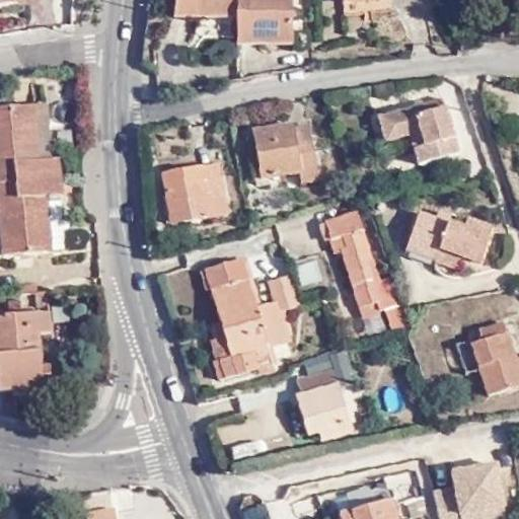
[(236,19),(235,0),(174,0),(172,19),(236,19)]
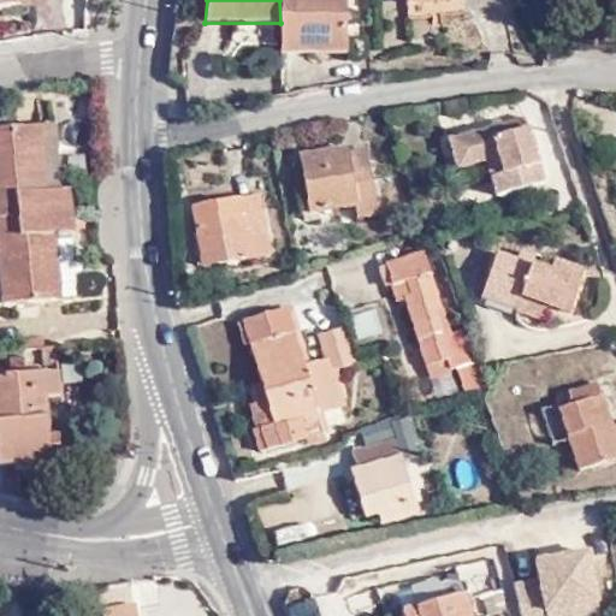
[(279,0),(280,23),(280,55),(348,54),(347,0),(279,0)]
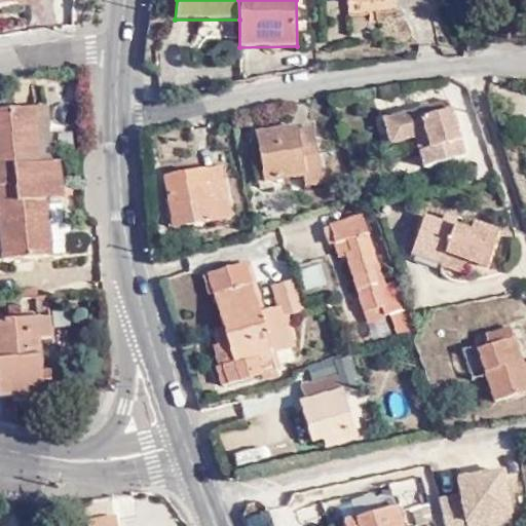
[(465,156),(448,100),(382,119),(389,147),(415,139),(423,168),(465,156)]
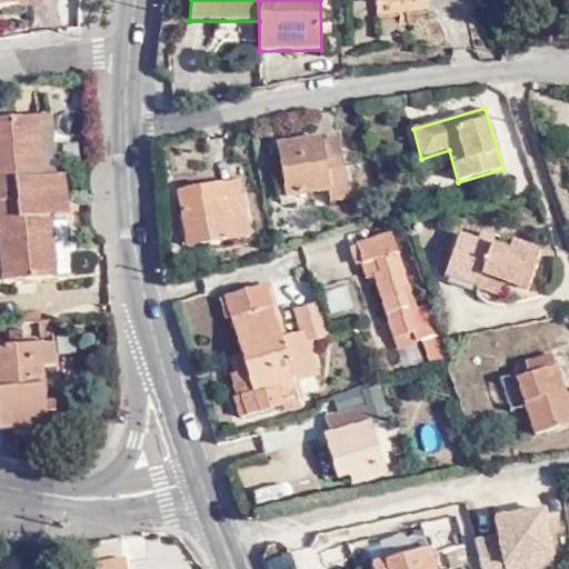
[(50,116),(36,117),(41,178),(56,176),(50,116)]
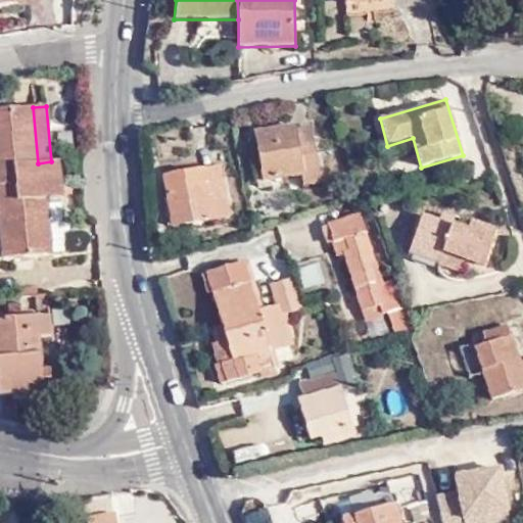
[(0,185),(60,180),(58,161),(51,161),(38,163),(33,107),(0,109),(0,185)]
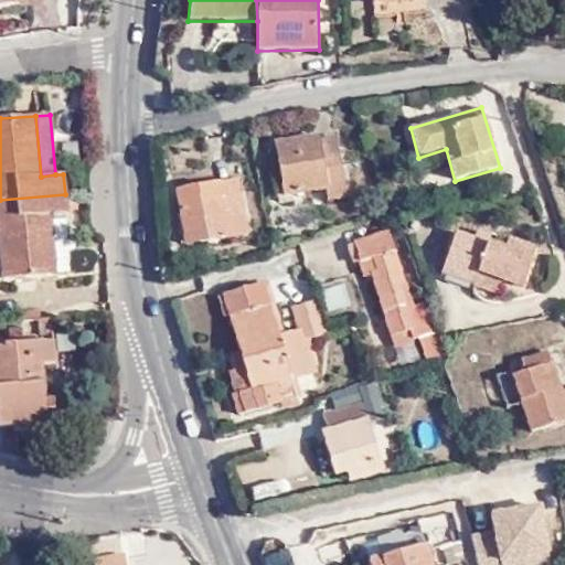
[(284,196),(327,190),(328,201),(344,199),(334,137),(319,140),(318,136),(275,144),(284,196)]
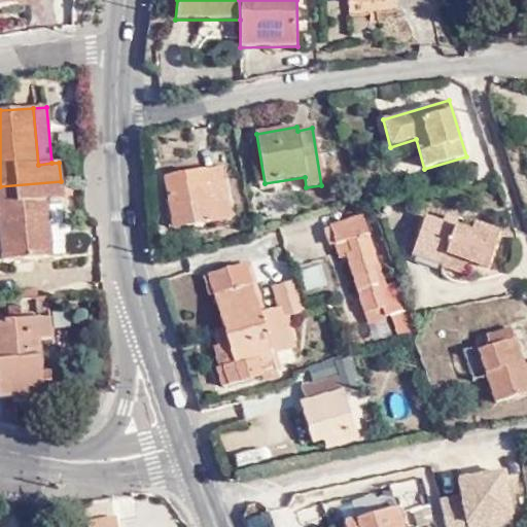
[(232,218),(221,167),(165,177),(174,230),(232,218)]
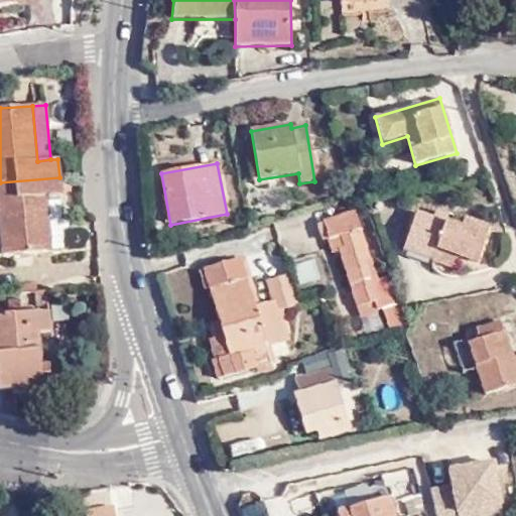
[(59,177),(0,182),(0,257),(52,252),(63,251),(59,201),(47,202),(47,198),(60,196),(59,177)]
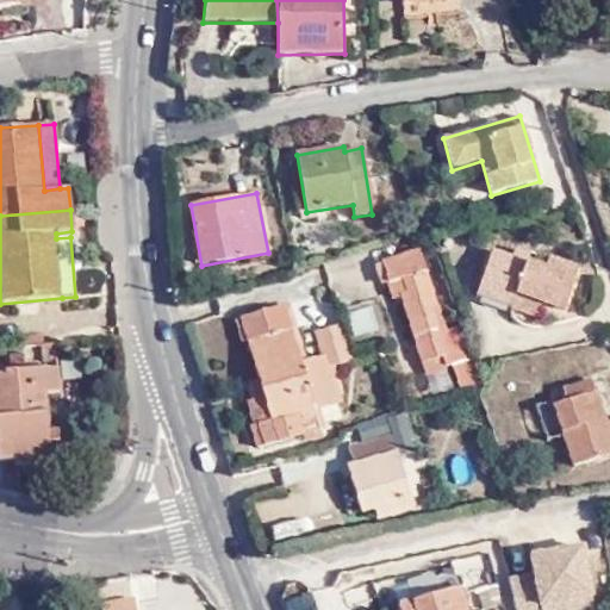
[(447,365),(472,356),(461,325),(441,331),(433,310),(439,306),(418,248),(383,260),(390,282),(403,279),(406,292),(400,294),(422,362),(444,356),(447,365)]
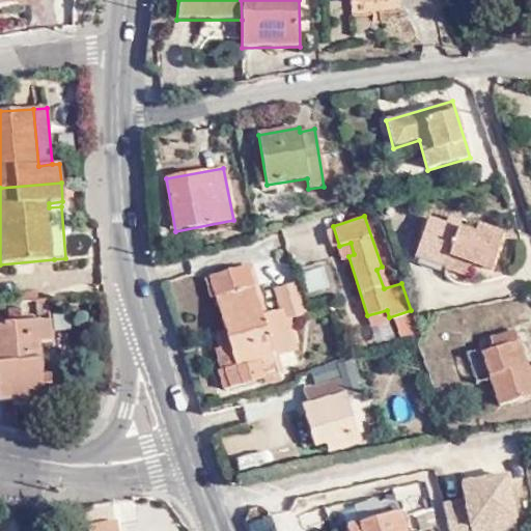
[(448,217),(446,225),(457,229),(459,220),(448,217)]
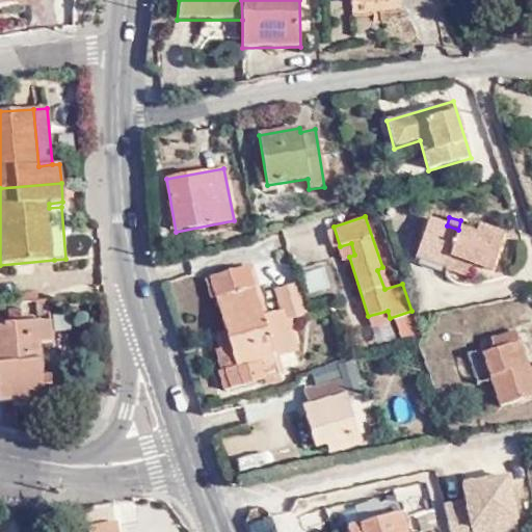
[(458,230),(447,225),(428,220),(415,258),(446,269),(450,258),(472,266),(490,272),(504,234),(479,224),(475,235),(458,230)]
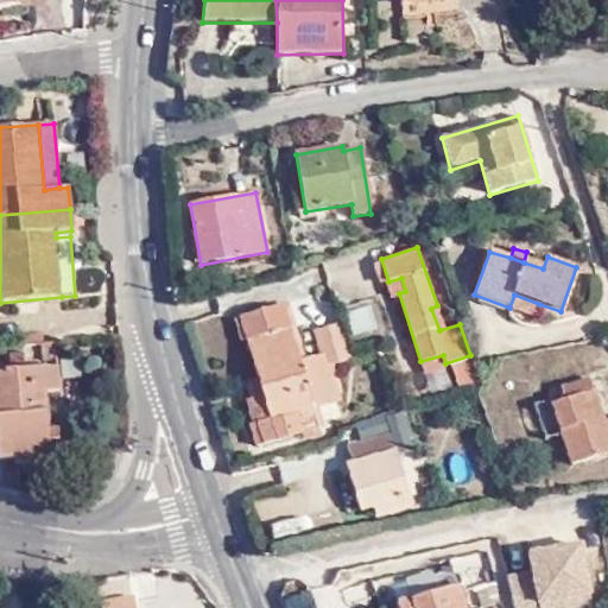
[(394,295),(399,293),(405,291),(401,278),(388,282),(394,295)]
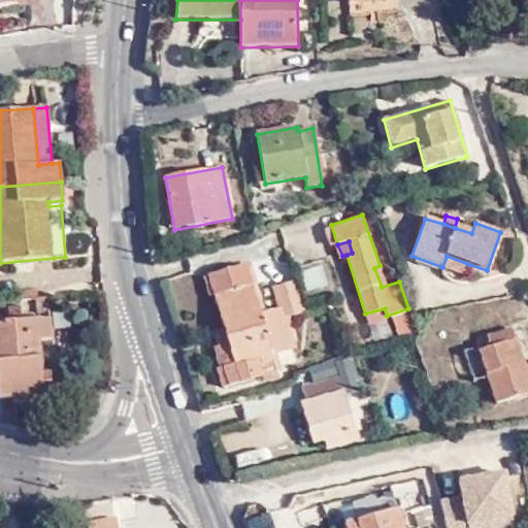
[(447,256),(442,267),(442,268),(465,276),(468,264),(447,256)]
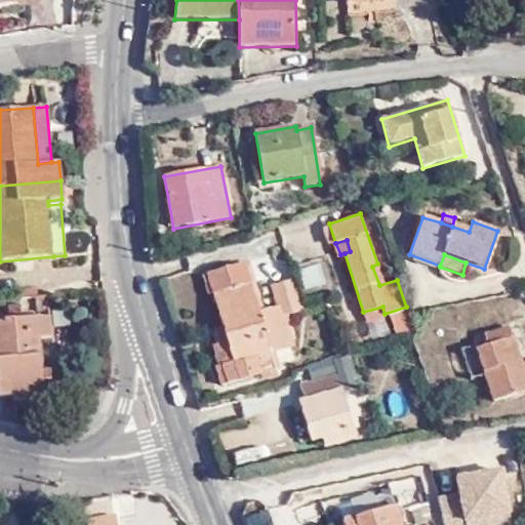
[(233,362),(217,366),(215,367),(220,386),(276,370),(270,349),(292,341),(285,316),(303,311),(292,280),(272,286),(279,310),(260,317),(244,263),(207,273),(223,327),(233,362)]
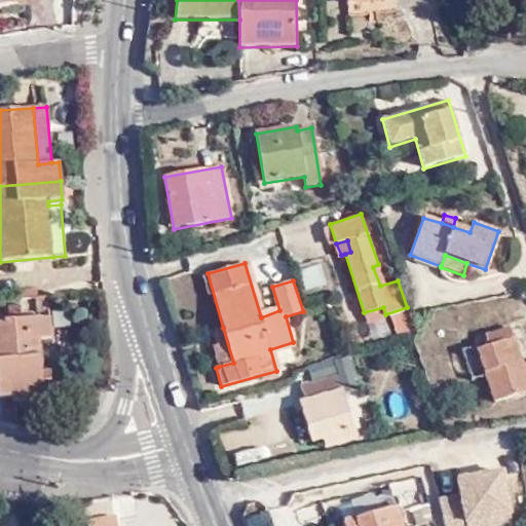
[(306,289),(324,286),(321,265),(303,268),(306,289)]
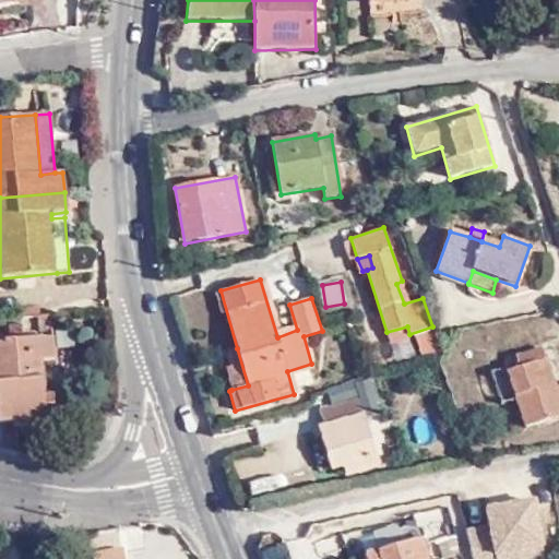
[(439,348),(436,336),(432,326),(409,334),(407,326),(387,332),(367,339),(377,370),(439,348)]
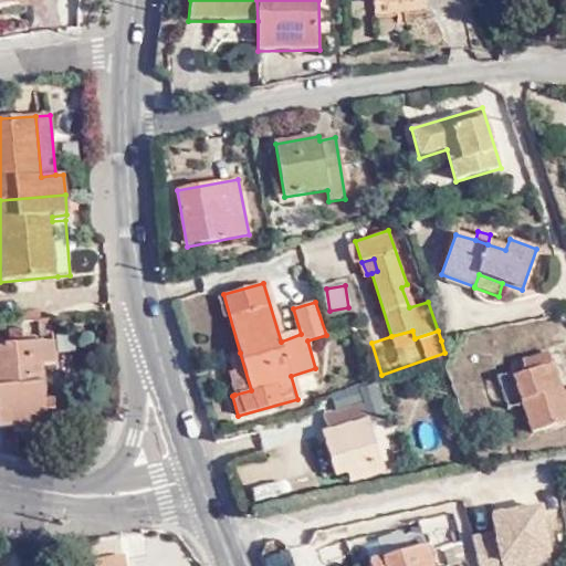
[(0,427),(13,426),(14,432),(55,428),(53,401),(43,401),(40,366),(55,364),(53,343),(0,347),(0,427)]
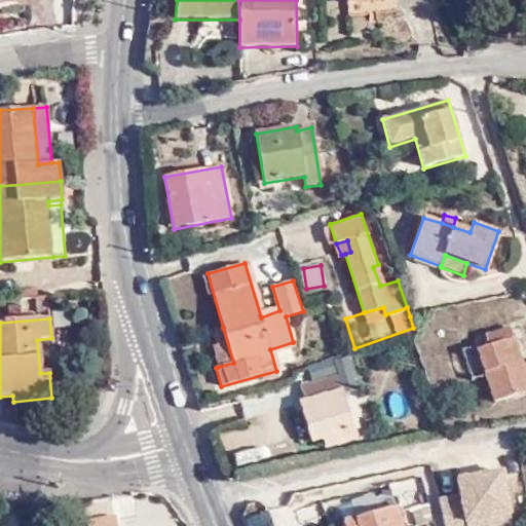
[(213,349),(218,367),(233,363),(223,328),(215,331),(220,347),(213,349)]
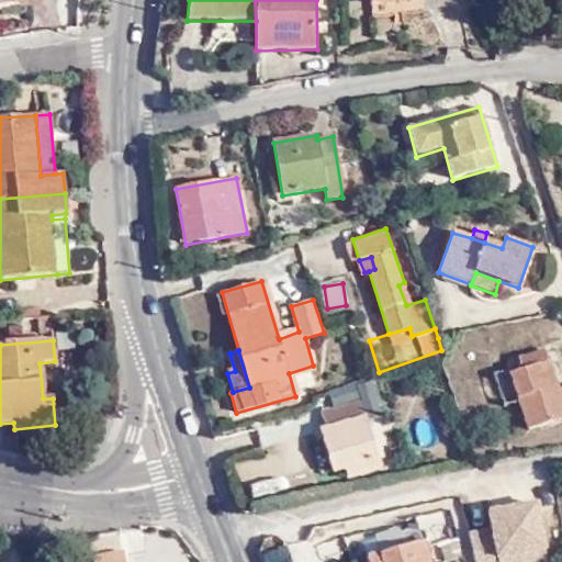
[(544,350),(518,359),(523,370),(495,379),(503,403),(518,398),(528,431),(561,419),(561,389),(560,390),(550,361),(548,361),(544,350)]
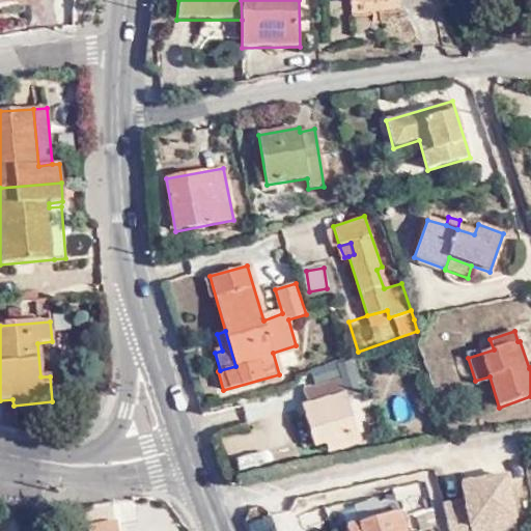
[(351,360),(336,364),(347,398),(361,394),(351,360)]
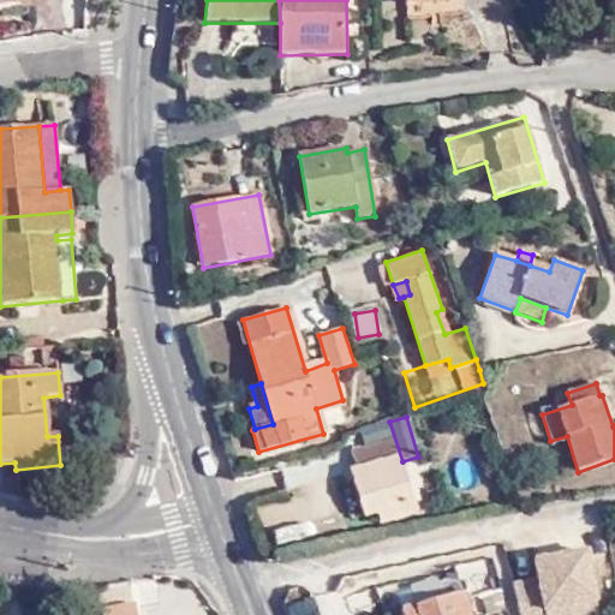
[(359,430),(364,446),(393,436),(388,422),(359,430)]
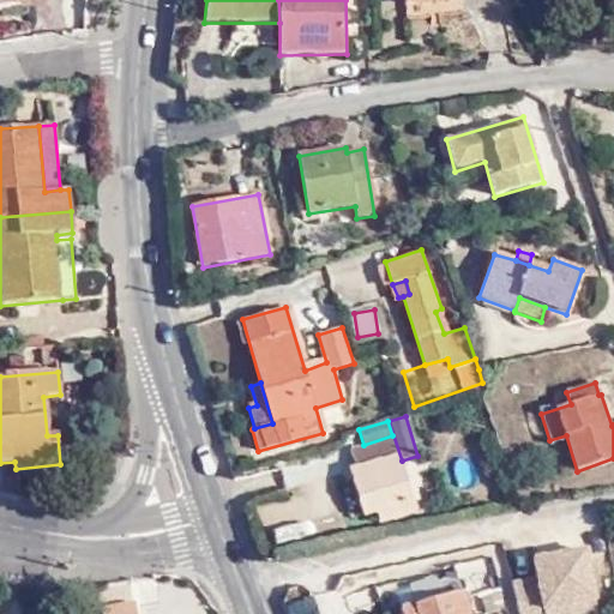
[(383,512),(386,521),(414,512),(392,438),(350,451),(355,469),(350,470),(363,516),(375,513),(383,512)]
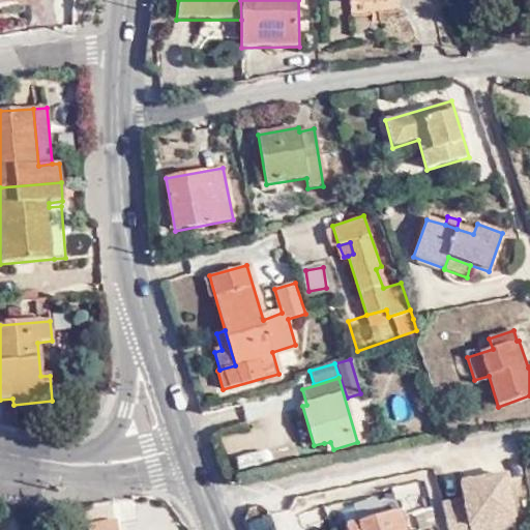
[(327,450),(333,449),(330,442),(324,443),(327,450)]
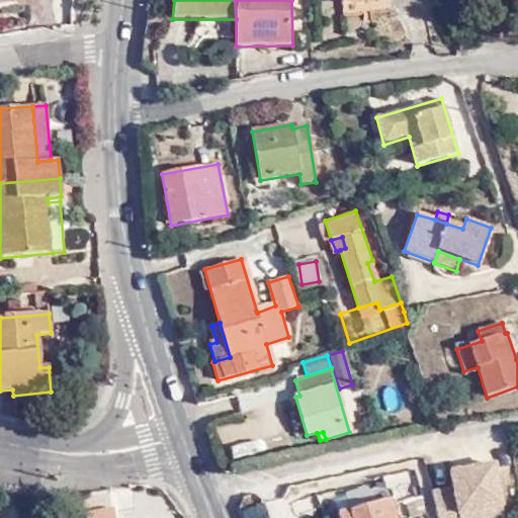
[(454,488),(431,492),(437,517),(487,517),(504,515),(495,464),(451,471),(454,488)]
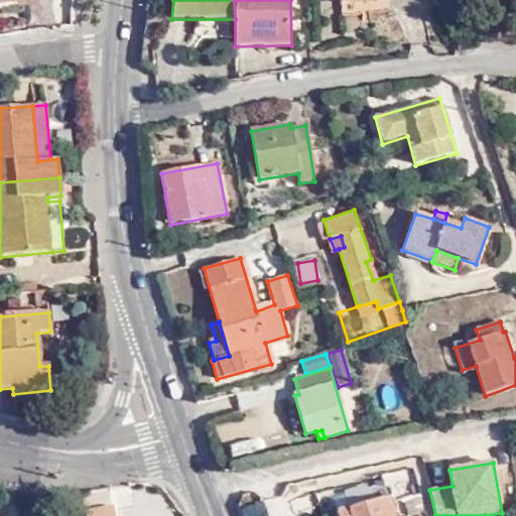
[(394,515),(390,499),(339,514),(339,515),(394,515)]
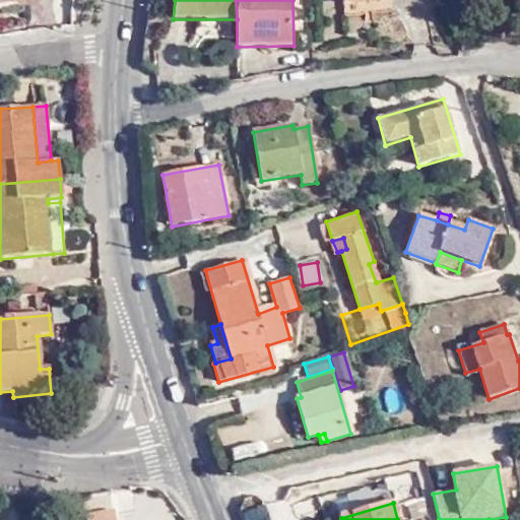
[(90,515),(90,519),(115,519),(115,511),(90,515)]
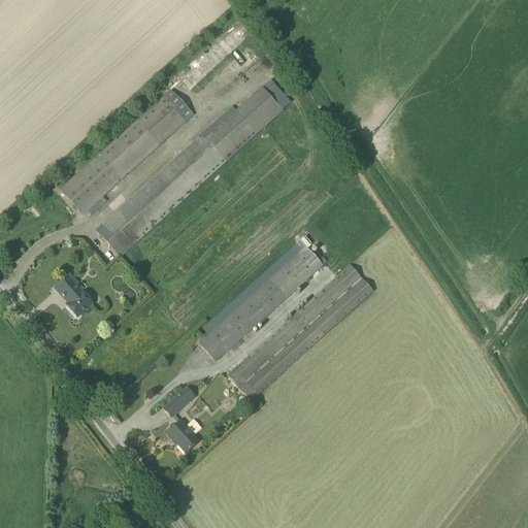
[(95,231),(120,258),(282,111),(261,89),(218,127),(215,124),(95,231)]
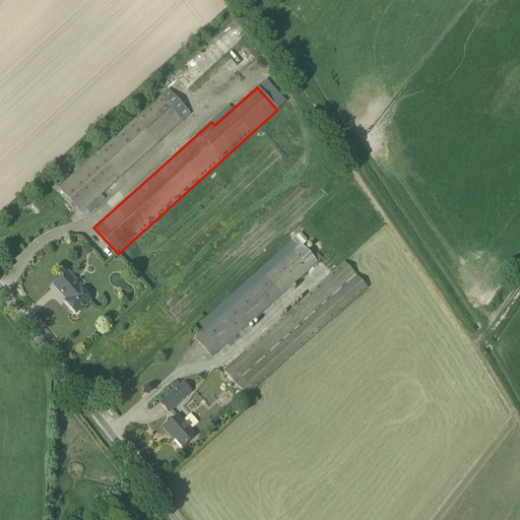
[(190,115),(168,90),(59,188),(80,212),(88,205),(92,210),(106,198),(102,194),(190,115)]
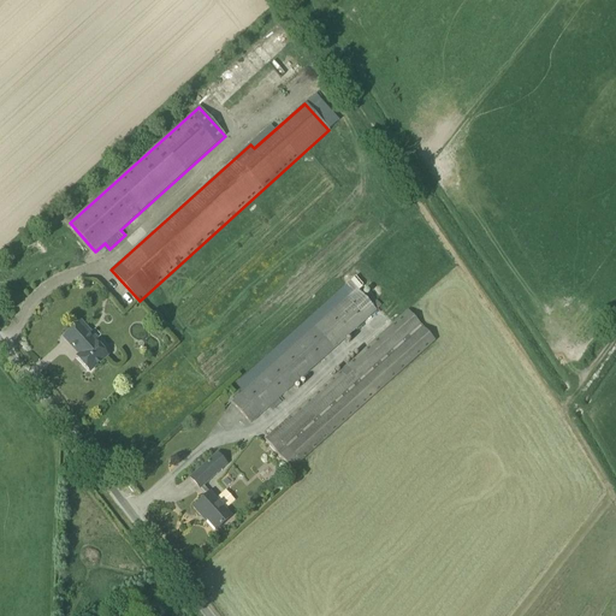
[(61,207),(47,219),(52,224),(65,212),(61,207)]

—————

* **What is required**
Produce an exact reproduction of the listing above, limited to the lines starting at the line with "[(232,218),(221,167),(165,177),(174,230),(232,218)]" and ending at the line with "[(448,217),(446,225),(457,229),(459,220),(448,217)]", both kept, with every picture left out.

* **Solution for this problem**
[(232,218),(221,167),(165,177),(174,230),(232,218)]
[(59,177),(0,182),(0,257),(52,252),(63,251),(59,201),(47,202),(47,198),(60,196),(59,177)]
[(447,365),(472,356),(461,325),(441,331),(433,310),(439,306),(418,248),(383,260),(390,282),(403,279),(406,292),(400,294),(422,362),(444,356),(447,365)]
[(448,217),(446,225),(457,229),(459,220),(448,217)]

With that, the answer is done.